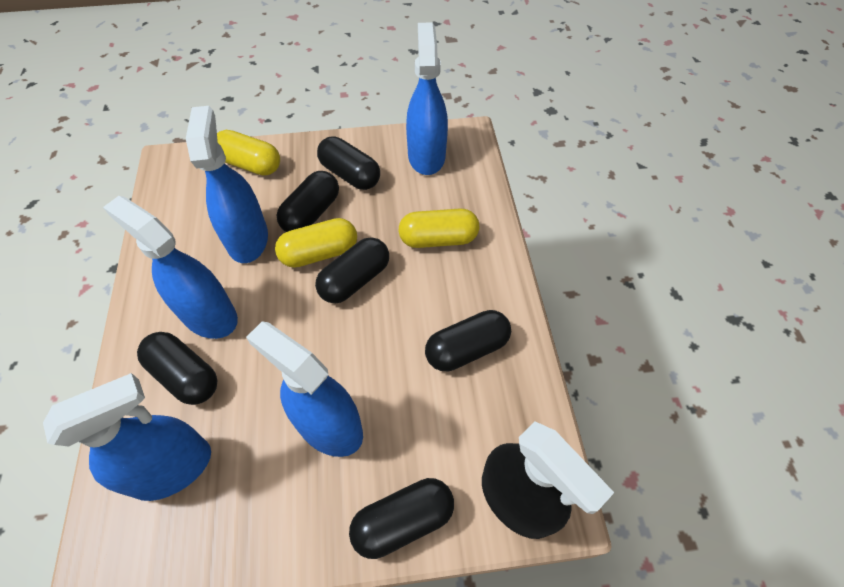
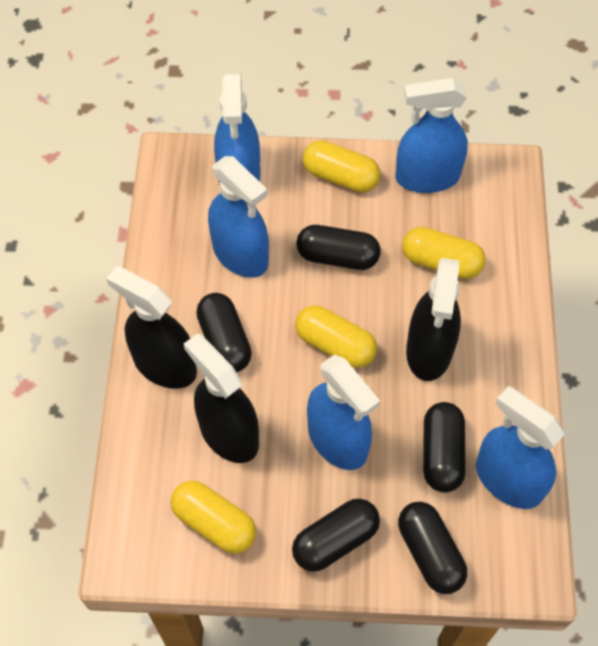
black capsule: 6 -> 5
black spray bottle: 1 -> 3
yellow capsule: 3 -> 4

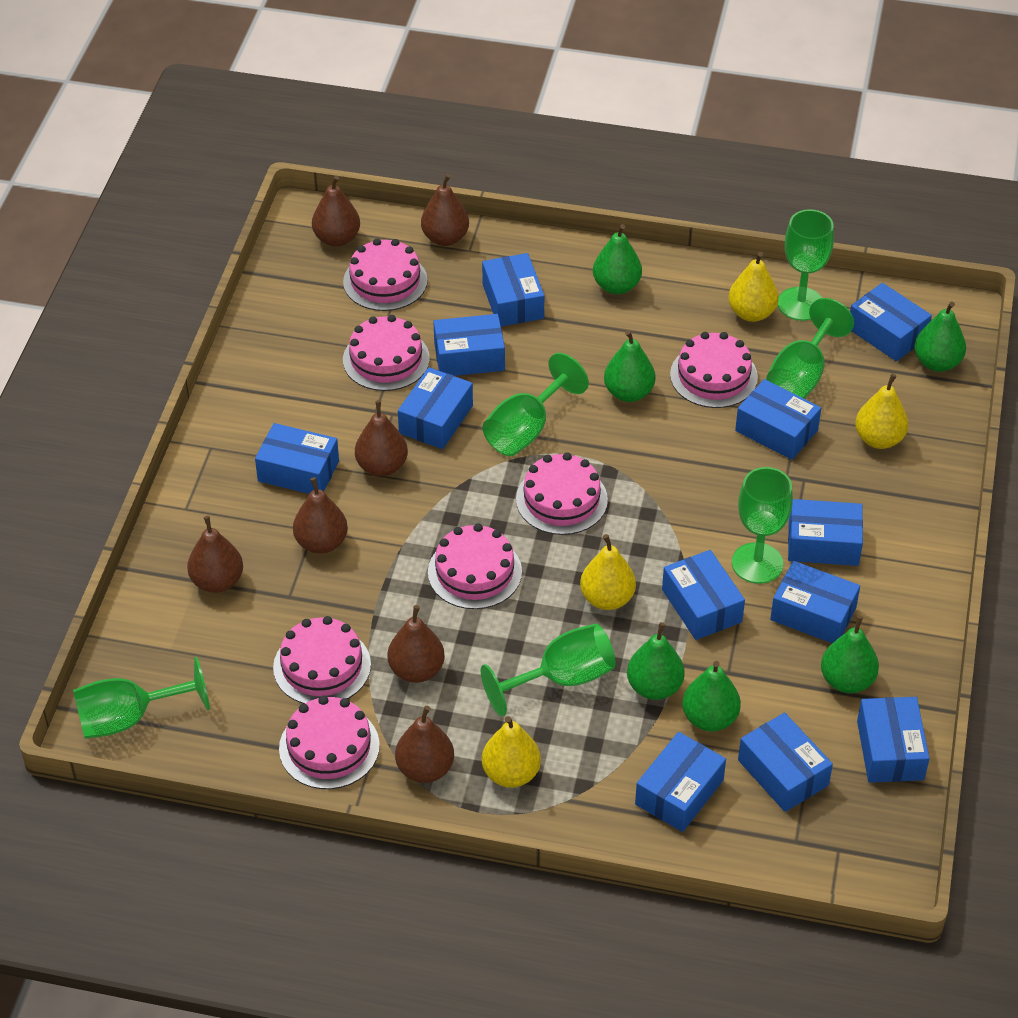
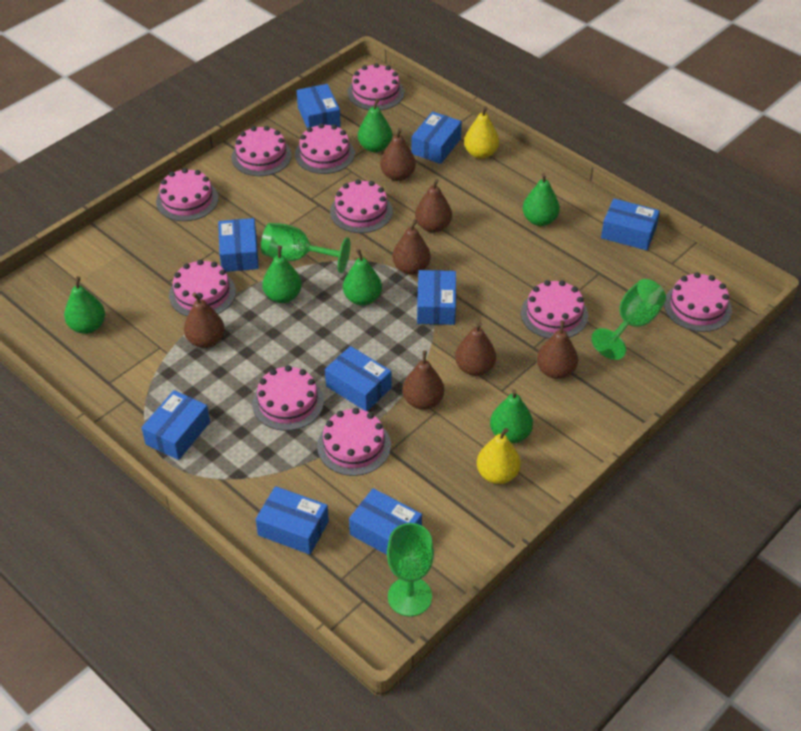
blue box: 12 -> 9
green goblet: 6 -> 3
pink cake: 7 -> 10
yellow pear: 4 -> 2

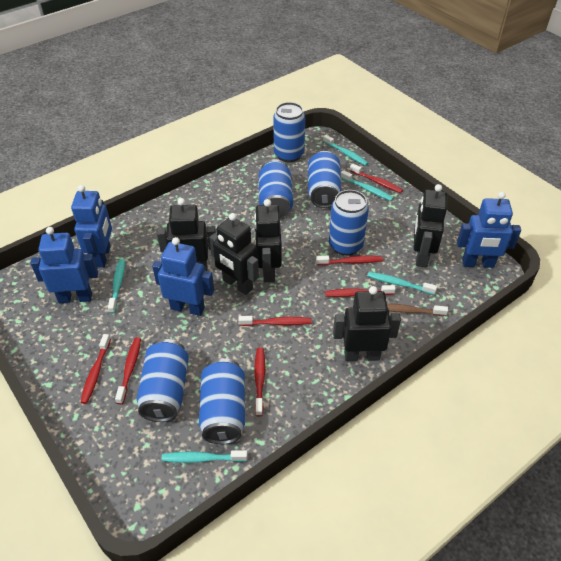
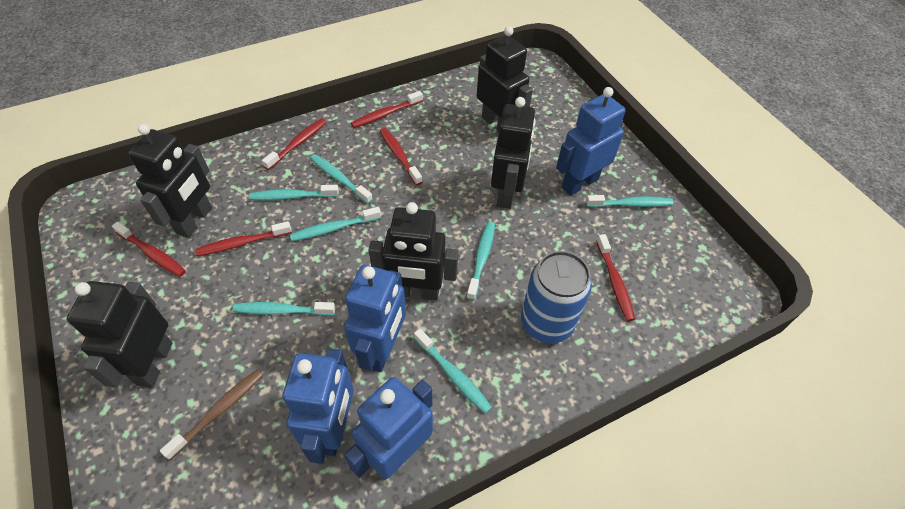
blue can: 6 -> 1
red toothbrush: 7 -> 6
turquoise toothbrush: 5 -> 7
* * *
## [WHAT YOU ARE ASKED TO DO]
Lines holding the string "black" are the answer; copy each one from the listing above.

## [SOLUTION FOR THIS EXERCISE]
black capsule: 6 -> 5
black spray bottle: 1 -> 3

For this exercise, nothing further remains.